Task objective. So that nothing is lost, transcribe each line of the records exactly.

Before-and-after change data:
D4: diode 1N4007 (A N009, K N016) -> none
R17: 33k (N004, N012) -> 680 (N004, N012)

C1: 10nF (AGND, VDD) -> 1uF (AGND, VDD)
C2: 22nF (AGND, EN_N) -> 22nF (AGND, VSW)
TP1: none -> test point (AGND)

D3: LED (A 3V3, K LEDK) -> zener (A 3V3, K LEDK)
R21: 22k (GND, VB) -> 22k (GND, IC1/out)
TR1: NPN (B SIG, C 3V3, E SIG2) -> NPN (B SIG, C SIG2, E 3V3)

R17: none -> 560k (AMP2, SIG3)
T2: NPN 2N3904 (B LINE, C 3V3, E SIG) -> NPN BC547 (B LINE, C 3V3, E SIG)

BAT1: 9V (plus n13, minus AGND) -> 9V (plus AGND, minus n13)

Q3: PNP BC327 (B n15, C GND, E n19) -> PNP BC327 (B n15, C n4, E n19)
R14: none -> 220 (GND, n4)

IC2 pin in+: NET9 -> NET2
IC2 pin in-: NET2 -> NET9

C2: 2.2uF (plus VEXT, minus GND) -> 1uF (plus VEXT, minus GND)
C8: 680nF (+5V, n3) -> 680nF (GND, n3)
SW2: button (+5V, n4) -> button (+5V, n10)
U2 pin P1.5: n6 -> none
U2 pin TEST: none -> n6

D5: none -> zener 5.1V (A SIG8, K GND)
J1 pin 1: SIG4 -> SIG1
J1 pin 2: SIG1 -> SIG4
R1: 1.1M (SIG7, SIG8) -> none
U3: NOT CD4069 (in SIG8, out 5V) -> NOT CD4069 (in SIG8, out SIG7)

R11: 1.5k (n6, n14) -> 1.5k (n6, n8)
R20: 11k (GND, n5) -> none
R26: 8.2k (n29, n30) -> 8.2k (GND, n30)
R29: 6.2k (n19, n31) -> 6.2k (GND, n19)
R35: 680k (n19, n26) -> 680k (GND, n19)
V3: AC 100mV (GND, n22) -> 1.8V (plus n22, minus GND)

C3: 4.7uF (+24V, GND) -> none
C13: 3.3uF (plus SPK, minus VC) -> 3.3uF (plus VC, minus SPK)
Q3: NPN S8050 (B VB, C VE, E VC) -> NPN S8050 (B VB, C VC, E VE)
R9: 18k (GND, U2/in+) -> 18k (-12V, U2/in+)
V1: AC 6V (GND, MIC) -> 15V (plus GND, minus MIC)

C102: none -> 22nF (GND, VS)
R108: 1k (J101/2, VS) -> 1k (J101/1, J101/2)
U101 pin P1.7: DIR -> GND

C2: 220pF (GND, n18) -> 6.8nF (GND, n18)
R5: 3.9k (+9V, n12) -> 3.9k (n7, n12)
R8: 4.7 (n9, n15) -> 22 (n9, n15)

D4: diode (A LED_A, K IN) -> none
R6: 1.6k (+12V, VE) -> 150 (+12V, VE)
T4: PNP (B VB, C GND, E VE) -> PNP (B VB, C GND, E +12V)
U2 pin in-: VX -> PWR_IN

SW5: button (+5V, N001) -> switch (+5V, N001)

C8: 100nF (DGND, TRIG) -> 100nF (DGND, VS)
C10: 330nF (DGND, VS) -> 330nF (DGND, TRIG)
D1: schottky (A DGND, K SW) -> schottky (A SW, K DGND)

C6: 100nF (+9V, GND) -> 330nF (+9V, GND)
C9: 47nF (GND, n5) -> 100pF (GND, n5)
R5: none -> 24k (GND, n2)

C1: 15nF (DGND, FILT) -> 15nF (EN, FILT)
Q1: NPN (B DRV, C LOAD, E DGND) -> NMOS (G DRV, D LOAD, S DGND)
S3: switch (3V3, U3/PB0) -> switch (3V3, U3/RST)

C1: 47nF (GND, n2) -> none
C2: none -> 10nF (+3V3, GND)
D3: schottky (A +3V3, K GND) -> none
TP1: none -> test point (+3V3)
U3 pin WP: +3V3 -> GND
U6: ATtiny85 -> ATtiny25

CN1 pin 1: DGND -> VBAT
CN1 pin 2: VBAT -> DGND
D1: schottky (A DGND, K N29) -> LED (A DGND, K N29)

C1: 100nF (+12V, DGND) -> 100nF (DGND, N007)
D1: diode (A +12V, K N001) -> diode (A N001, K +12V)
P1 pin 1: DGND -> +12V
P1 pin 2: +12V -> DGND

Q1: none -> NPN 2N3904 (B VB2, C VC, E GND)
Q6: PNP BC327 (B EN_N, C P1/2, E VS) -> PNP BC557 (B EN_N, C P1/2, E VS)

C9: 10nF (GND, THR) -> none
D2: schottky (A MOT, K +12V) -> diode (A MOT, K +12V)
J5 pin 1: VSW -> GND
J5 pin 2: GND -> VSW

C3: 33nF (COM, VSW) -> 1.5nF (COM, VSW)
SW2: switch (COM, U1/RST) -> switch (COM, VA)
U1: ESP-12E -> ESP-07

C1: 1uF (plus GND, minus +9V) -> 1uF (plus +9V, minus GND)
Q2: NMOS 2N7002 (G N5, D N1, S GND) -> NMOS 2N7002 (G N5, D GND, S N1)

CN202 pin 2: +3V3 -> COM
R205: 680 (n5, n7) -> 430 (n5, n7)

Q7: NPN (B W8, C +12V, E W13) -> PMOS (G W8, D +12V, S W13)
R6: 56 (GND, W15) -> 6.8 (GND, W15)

Solution below.
D4: diode 1N4007 (A N009, K N016) -> none
R17: 33k (N004, N012) -> 680 (N004, N012)

C1: 10nF (AGND, VDD) -> 1uF (AGND, VDD)
C2: 22nF (AGND, EN_N) -> 22nF (AGND, VSW)
TP1: none -> test point (AGND)

D3: LED (A 3V3, K LEDK) -> zener (A 3V3, K LEDK)
R21: 22k (GND, VB) -> 22k (GND, IC1/out)
TR1: NPN (B SIG, C 3V3, E SIG2) -> NPN (B SIG, C SIG2, E 3V3)

R17: none -> 560k (AMP2, SIG3)
T2: NPN 2N3904 (B LINE, C 3V3, E SIG) -> NPN BC547 (B LINE, C 3V3, E SIG)

BAT1: 9V (plus n13, minus AGND) -> 9V (plus AGND, minus n13)

Q3: PNP BC327 (B n15, C GND, E n19) -> PNP BC327 (B n15, C n4, E n19)
R14: none -> 220 (GND, n4)

IC2 pin in+: NET9 -> NET2
IC2 pin in-: NET2 -> NET9

C2: 2.2uF (plus VEXT, minus GND) -> 1uF (plus VEXT, minus GND)
C8: 680nF (+5V, n3) -> 680nF (GND, n3)
SW2: button (+5V, n4) -> button (+5V, n10)
U2 pin P1.5: n6 -> none
U2 pin TEST: none -> n6

D5: none -> zener 5.1V (A SIG8, K GND)
J1 pin 1: SIG4 -> SIG1
J1 pin 2: SIG1 -> SIG4
R1: 1.1M (SIG7, SIG8) -> none
U3: NOT CD4069 (in SIG8, out 5V) -> NOT CD4069 (in SIG8, out SIG7)

R11: 1.5k (n6, n14) -> 1.5k (n6, n8)
R20: 11k (GND, n5) -> none
R26: 8.2k (n29, n30) -> 8.2k (GND, n30)
R29: 6.2k (n19, n31) -> 6.2k (GND, n19)
R35: 680k (n19, n26) -> 680k (GND, n19)
V3: AC 100mV (GND, n22) -> 1.8V (plus n22, minus GND)

C3: 4.7uF (+24V, GND) -> none
C13: 3.3uF (plus SPK, minus VC) -> 3.3uF (plus VC, minus SPK)
Q3: NPN S8050 (B VB, C VE, E VC) -> NPN S8050 (B VB, C VC, E VE)
R9: 18k (GND, U2/in+) -> 18k (-12V, U2/in+)
V1: AC 6V (GND, MIC) -> 15V (plus GND, minus MIC)

C102: none -> 22nF (GND, VS)
R108: 1k (J101/2, VS) -> 1k (J101/1, J101/2)
U101 pin P1.7: DIR -> GND

C2: 220pF (GND, n18) -> 6.8nF (GND, n18)
R5: 3.9k (+9V, n12) -> 3.9k (n7, n12)
R8: 4.7 (n9, n15) -> 22 (n9, n15)

D4: diode (A LED_A, K IN) -> none
R6: 1.6k (+12V, VE) -> 150 (+12V, VE)
T4: PNP (B VB, C GND, E VE) -> PNP (B VB, C GND, E +12V)
U2 pin in-: VX -> PWR_IN

SW5: button (+5V, N001) -> switch (+5V, N001)

C8: 100nF (DGND, TRIG) -> 100nF (DGND, VS)
C10: 330nF (DGND, VS) -> 330nF (DGND, TRIG)
D1: schottky (A DGND, K SW) -> schottky (A SW, K DGND)

C6: 100nF (+9V, GND) -> 330nF (+9V, GND)
C9: 47nF (GND, n5) -> 100pF (GND, n5)
R5: none -> 24k (GND, n2)

C1: 15nF (DGND, FILT) -> 15nF (EN, FILT)
Q1: NPN (B DRV, C LOAD, E DGND) -> NMOS (G DRV, D LOAD, S DGND)
S3: switch (3V3, U3/PB0) -> switch (3V3, U3/RST)

C1: 47nF (GND, n2) -> none
C2: none -> 10nF (+3V3, GND)
D3: schottky (A +3V3, K GND) -> none
TP1: none -> test point (+3V3)
U3 pin WP: +3V3 -> GND
U6: ATtiny85 -> ATtiny25

CN1 pin 1: DGND -> VBAT
CN1 pin 2: VBAT -> DGND
D1: schottky (A DGND, K N29) -> LED (A DGND, K N29)

C1: 100nF (+12V, DGND) -> 100nF (DGND, N007)
D1: diode (A +12V, K N001) -> diode (A N001, K +12V)
P1 pin 1: DGND -> +12V
P1 pin 2: +12V -> DGND

Q1: none -> NPN 2N3904 (B VB2, C VC, E GND)
Q6: PNP BC327 (B EN_N, C P1/2, E VS) -> PNP BC557 (B EN_N, C P1/2, E VS)

C9: 10nF (GND, THR) -> none
D2: schottky (A MOT, K +12V) -> diode (A MOT, K +12V)
J5 pin 1: VSW -> GND
J5 pin 2: GND -> VSW

C3: 33nF (COM, VSW) -> 1.5nF (COM, VSW)
SW2: switch (COM, U1/RST) -> switch (COM, VA)
U1: ESP-12E -> ESP-07

C1: 1uF (plus GND, minus +9V) -> 1uF (plus +9V, minus GND)
Q2: NMOS 2N7002 (G N5, D N1, S GND) -> NMOS 2N7002 (G N5, D GND, S N1)

CN202 pin 2: +3V3 -> COM
R205: 680 (n5, n7) -> 430 (n5, n7)

Q7: NPN (B W8, C +12V, E W13) -> PMOS (G W8, D +12V, S W13)
R6: 56 (GND, W15) -> 6.8 (GND, W15)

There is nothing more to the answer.